** Opening TASK MATERIAL block **

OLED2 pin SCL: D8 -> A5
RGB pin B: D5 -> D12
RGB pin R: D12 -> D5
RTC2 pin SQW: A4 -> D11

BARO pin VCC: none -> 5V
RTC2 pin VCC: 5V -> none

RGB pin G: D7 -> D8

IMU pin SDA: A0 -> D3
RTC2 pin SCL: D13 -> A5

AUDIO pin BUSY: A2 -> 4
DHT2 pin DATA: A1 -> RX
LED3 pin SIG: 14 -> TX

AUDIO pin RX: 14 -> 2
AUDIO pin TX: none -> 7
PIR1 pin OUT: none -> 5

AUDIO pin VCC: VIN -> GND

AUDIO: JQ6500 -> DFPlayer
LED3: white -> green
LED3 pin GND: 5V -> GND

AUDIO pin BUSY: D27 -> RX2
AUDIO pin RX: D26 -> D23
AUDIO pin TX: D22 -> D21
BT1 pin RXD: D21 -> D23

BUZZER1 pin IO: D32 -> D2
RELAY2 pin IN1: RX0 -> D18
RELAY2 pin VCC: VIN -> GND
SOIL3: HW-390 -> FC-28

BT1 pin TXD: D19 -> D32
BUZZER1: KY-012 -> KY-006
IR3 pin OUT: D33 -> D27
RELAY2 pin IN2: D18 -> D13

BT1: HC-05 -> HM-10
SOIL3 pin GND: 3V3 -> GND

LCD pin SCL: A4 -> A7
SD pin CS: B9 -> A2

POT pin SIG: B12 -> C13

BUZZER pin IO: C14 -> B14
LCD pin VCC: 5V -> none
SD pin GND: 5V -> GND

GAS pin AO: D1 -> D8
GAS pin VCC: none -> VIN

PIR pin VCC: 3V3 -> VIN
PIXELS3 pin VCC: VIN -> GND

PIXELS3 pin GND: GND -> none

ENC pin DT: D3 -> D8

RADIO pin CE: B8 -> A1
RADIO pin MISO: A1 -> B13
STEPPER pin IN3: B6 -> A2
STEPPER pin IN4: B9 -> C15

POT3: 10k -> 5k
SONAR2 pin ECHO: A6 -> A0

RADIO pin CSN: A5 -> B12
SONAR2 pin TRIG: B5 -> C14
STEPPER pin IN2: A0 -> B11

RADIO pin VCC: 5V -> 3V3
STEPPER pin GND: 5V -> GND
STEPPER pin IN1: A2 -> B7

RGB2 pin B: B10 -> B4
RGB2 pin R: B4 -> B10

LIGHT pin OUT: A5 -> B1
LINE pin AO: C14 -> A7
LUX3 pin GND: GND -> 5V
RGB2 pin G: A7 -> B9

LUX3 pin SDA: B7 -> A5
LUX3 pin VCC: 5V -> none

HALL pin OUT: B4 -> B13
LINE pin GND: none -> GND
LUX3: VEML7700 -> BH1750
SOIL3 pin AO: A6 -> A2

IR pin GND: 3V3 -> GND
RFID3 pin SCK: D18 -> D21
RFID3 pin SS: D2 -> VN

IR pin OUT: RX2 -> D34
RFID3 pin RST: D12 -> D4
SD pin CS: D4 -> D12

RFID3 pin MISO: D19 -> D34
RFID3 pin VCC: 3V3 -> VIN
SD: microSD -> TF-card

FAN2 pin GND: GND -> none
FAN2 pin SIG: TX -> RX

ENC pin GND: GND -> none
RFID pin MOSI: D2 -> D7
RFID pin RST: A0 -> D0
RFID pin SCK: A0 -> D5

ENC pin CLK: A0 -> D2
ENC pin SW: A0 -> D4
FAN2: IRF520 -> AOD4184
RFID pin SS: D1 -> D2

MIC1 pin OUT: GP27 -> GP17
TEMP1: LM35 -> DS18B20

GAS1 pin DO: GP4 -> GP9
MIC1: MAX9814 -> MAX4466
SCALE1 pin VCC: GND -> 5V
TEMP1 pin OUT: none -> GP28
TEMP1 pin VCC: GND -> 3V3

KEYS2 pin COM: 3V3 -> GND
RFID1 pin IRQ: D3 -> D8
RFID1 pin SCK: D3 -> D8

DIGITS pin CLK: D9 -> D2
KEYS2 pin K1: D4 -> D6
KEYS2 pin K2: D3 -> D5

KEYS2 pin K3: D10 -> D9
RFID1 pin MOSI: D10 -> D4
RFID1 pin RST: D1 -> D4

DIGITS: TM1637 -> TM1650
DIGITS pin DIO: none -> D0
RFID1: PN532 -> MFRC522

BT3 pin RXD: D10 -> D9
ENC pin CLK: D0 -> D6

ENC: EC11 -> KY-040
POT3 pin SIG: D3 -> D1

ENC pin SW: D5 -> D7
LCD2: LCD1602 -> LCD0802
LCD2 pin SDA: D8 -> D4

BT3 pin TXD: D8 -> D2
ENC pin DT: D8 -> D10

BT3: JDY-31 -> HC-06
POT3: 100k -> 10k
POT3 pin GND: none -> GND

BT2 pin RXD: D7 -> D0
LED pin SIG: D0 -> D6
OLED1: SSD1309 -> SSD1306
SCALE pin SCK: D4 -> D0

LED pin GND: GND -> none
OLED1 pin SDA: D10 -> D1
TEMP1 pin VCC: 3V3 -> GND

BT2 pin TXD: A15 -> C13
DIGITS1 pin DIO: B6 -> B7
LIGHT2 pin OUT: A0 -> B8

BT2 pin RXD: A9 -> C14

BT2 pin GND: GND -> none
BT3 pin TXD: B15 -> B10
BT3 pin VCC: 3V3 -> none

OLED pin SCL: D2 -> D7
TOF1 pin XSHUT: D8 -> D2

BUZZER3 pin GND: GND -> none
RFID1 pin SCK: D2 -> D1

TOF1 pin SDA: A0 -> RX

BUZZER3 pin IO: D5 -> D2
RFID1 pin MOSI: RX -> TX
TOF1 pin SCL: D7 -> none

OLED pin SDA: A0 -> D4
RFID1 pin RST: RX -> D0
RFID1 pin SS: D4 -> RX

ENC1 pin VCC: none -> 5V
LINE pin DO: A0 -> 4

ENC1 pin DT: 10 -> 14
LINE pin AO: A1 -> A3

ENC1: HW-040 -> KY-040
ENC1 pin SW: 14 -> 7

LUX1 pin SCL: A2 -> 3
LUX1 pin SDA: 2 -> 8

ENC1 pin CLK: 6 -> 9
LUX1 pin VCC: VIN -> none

** Closing TASK MATERIAL block **

= WHAT YOU HAVE TO DO =
Begin with the line containing "LINE pin DO: A0 -> 4" and repeat each line exactly until the records above end.

= SOLUTION TO THE EXERCISE =
LINE pin DO: A0 -> 4

ENC1 pin DT: 10 -> 14
LINE pin AO: A1 -> A3

ENC1: HW-040 -> KY-040
ENC1 pin SW: 14 -> 7

LUX1 pin SCL: A2 -> 3
LUX1 pin SDA: 2 -> 8

ENC1 pin CLK: 6 -> 9
LUX1 pin VCC: VIN -> none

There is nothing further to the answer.